Object state change records:
----

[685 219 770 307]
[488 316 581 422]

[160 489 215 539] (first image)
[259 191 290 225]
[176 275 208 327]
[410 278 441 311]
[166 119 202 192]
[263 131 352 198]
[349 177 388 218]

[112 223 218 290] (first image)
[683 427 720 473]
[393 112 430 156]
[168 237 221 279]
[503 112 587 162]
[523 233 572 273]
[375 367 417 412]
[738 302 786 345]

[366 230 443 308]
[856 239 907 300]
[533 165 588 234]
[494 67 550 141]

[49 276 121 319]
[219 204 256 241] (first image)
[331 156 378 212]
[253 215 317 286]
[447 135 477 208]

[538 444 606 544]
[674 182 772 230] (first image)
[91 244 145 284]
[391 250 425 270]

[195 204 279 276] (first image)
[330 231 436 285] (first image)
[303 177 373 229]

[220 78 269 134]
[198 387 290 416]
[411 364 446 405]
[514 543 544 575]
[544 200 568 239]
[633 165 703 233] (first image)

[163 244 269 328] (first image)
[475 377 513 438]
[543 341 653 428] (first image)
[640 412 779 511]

----

__ABOUT THIS TASK__
Go over the data and return every line that includes the word "first".

__RESPONSE__
[160 489 215 539] (first image)
[112 223 218 290] (first image)
[219 204 256 241] (first image)
[674 182 772 230] (first image)
[195 204 279 276] (first image)
[330 231 436 285] (first image)
[633 165 703 233] (first image)
[163 244 269 328] (first image)
[543 341 653 428] (first image)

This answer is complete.